PROBLEM STATEMENT → Please report how many lines in the data underneath hold the word "none", with no other text.

BEGIN DATA EXTRACTS

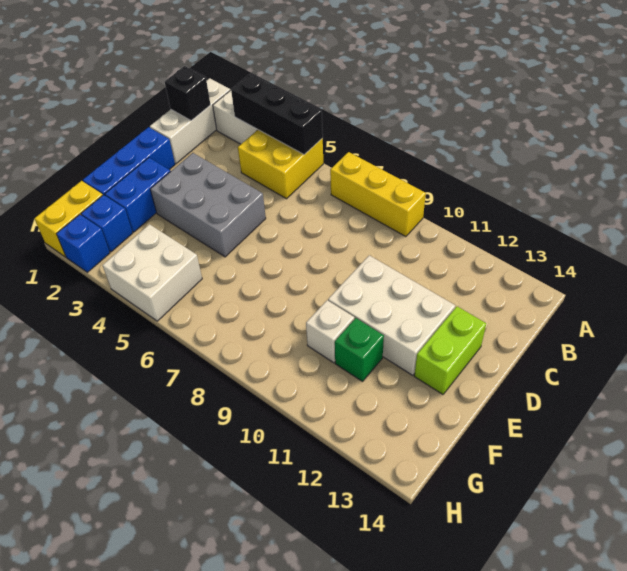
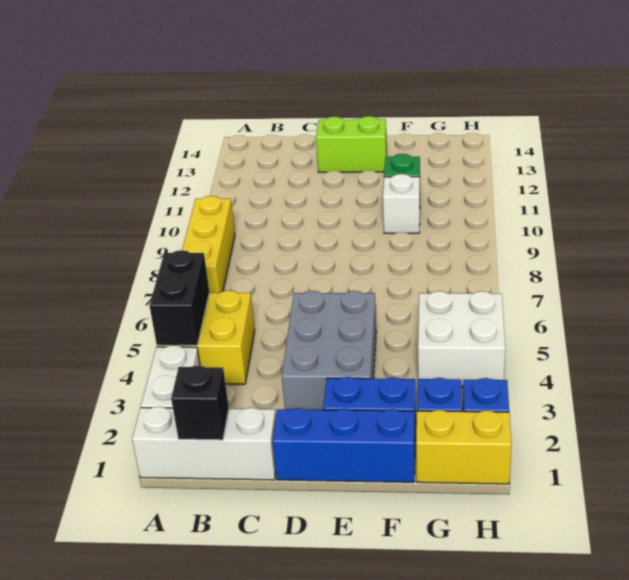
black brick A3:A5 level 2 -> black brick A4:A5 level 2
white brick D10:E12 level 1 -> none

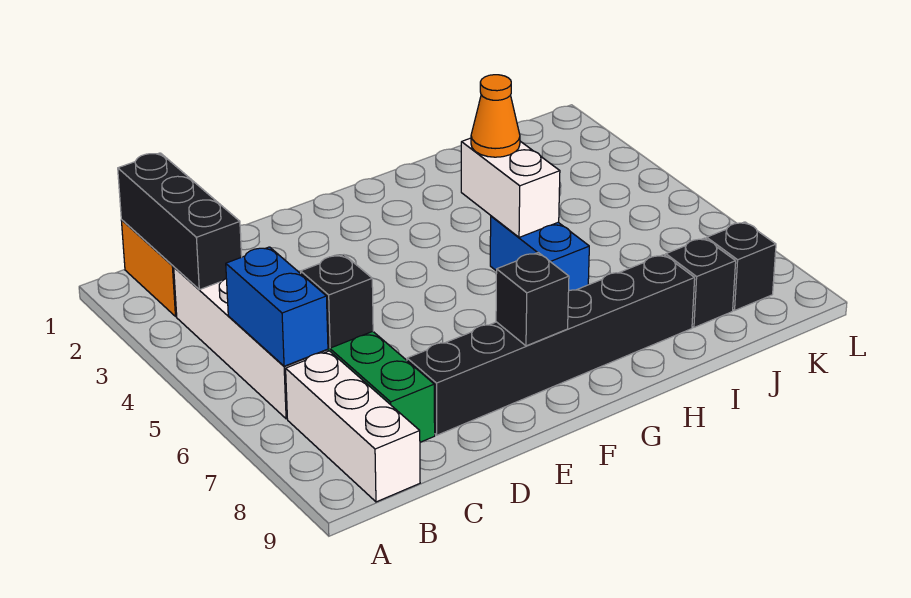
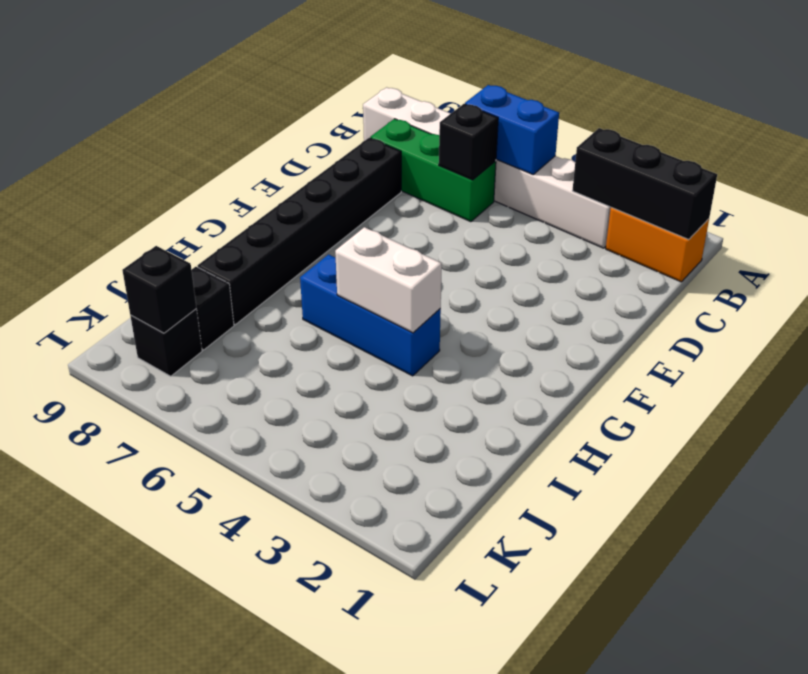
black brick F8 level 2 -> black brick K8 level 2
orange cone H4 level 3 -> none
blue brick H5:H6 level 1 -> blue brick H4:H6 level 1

END DATA EXTRACTS

RESPONSE → 2